_Your objective:_
In how many lines of the records does the string "mushroom" appear? State only the number.

_Available data:_
• • • • •

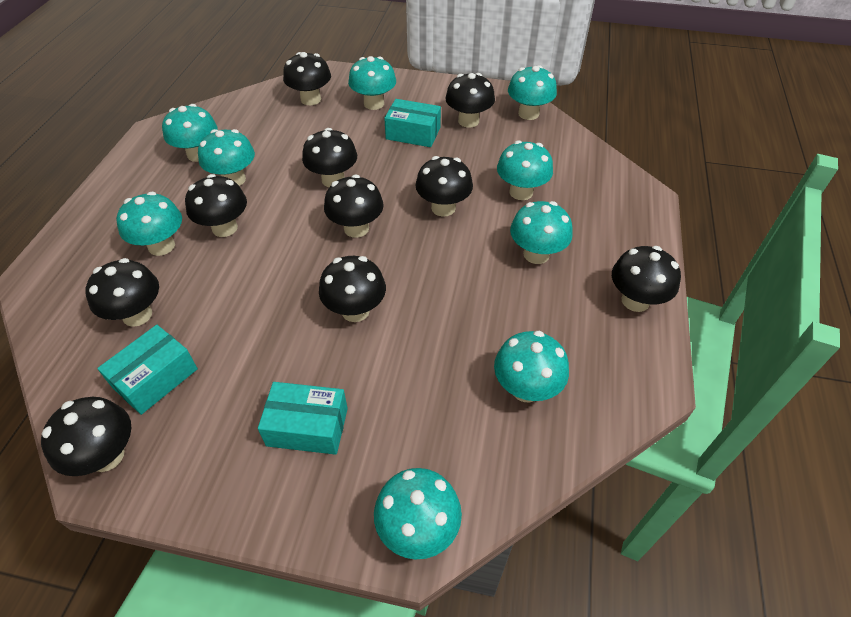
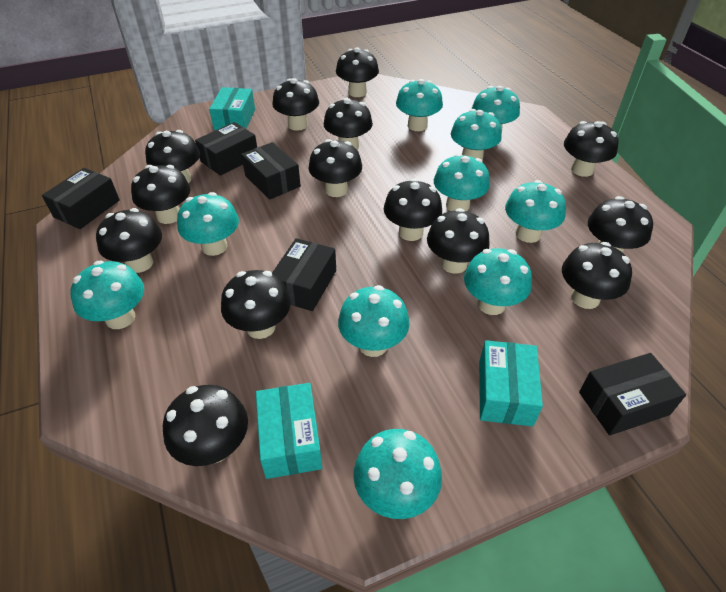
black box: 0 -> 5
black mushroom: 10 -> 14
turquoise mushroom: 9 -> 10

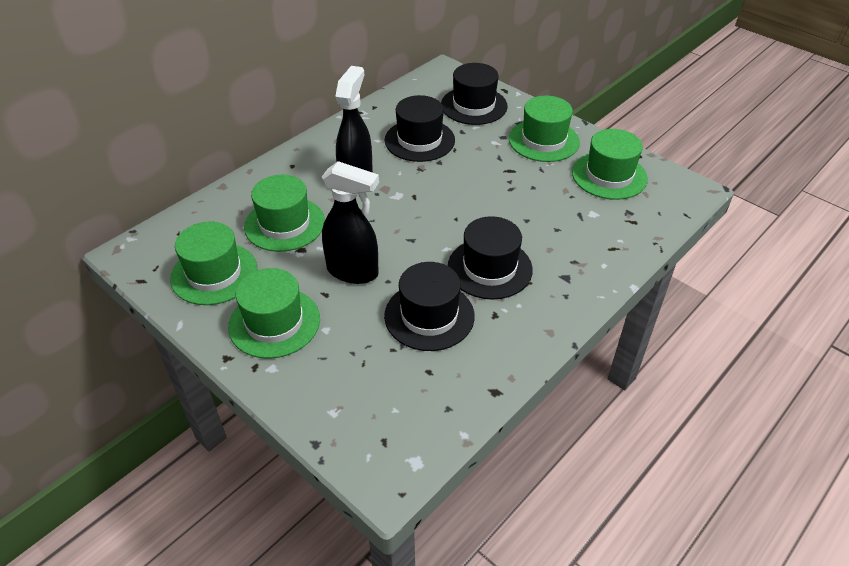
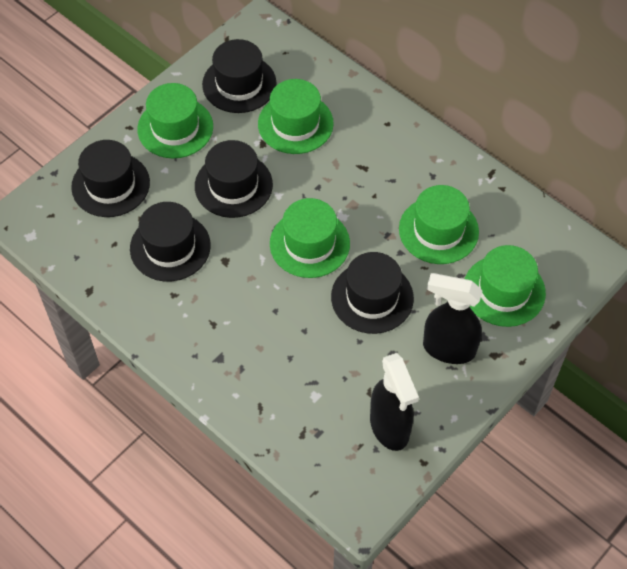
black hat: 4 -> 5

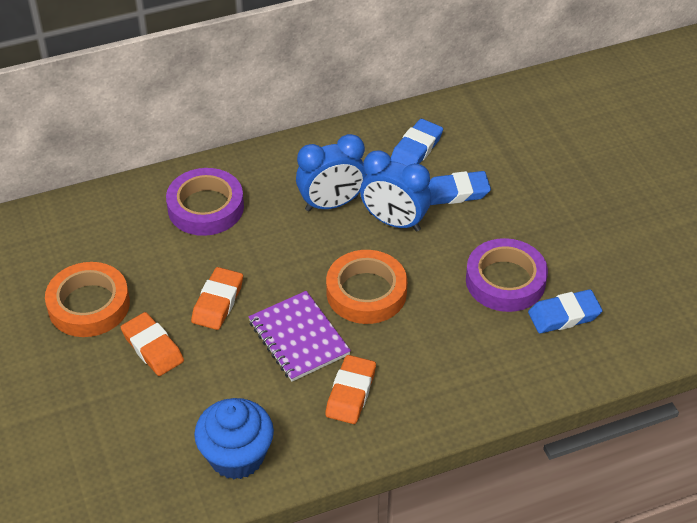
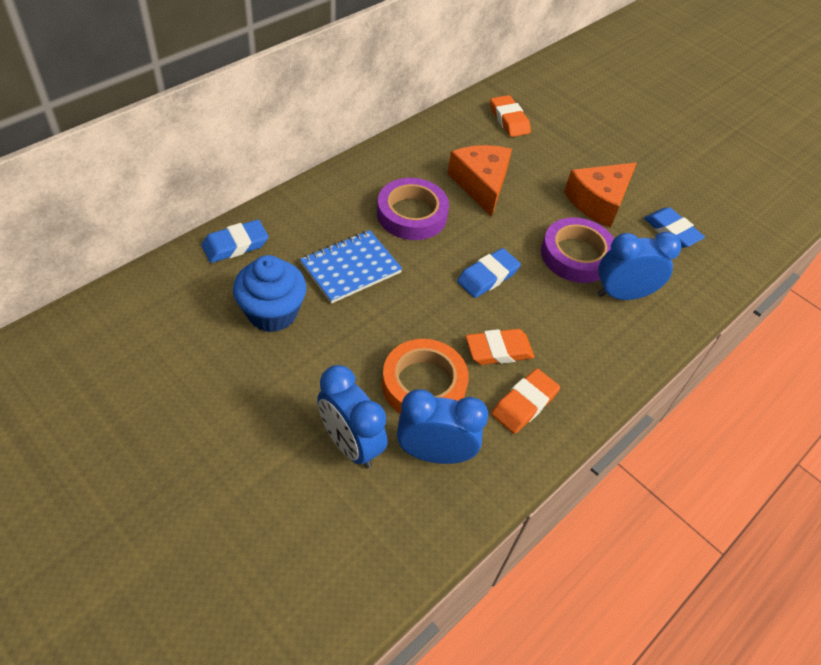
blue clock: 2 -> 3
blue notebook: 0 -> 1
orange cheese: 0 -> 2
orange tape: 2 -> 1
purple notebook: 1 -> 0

• • • • •

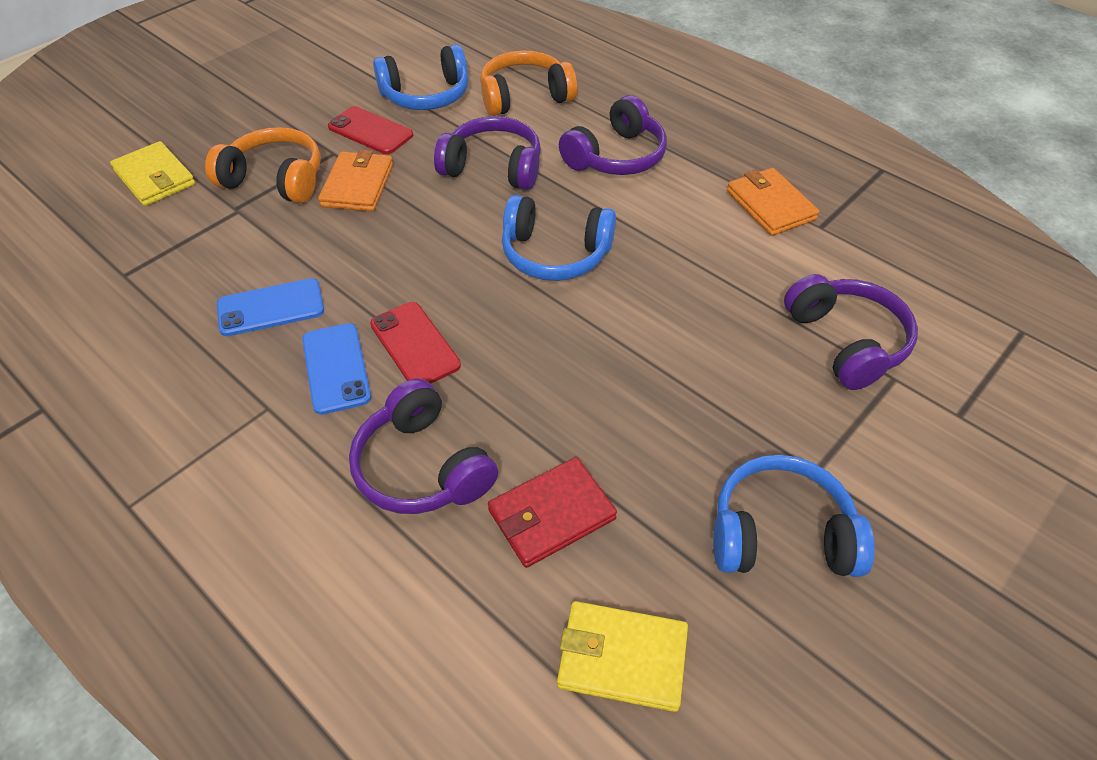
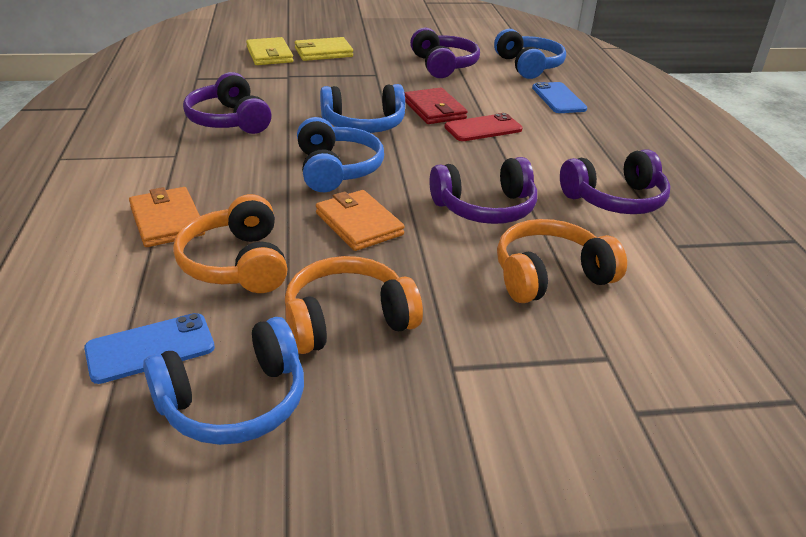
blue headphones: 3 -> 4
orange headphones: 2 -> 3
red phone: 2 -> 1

• • • • •

_Solution for this exercise:_
2